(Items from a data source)
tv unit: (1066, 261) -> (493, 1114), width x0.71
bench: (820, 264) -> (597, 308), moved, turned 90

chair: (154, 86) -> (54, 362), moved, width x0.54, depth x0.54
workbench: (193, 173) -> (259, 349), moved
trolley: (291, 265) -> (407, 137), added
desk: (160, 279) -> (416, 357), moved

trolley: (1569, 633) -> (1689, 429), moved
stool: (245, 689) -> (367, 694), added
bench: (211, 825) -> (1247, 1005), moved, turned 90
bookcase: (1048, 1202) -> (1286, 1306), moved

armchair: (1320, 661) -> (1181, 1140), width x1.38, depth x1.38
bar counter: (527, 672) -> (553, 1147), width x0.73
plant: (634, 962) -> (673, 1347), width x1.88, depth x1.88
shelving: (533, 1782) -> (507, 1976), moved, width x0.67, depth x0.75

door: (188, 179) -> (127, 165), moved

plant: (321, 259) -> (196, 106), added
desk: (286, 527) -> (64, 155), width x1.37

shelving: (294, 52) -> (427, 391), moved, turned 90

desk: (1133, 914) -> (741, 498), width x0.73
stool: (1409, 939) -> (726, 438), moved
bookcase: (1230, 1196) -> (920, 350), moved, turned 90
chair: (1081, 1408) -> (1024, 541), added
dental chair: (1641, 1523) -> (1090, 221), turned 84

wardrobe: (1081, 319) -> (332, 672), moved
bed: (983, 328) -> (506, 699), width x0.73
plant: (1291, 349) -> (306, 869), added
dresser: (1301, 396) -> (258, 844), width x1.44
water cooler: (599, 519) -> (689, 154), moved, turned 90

• EXERCISE AIM: Your job is to restate all of the data word for word.

• PROBLEM SOLUTION:
tv unit: (1066, 261) -> (493, 1114), width x0.71
bench: (820, 264) -> (597, 308), moved, turned 90

chair: (154, 86) -> (54, 362), moved, width x0.54, depth x0.54
workbench: (193, 173) -> (259, 349), moved
trolley: (291, 265) -> (407, 137), added
desk: (160, 279) -> (416, 357), moved

trolley: (1569, 633) -> (1689, 429), moved
stool: (245, 689) -> (367, 694), added
bench: (211, 825) -> (1247, 1005), moved, turned 90
bookcase: (1048, 1202) -> (1286, 1306), moved

armchair: (1320, 661) -> (1181, 1140), width x1.38, depth x1.38
bar counter: (527, 672) -> (553, 1147), width x0.73
plant: (634, 962) -> (673, 1347), width x1.88, depth x1.88
shelving: (533, 1782) -> (507, 1976), moved, width x0.67, depth x0.75

door: (188, 179) -> (127, 165), moved

plant: (321, 259) -> (196, 106), added
desk: (286, 527) -> (64, 155), width x1.37

shelving: (294, 52) -> (427, 391), moved, turned 90

desk: (1133, 914) -> (741, 498), width x0.73
stool: (1409, 939) -> (726, 438), moved
bookcase: (1230, 1196) -> (920, 350), moved, turned 90
chair: (1081, 1408) -> (1024, 541), added
dental chair: (1641, 1523) -> (1090, 221), turned 84

wardrobe: (1081, 319) -> (332, 672), moved
bed: (983, 328) -> (506, 699), width x0.73
plant: (1291, 349) -> (306, 869), added
dresser: (1301, 396) -> (258, 844), width x1.44
water cooler: (599, 519) -> (689, 154), moved, turned 90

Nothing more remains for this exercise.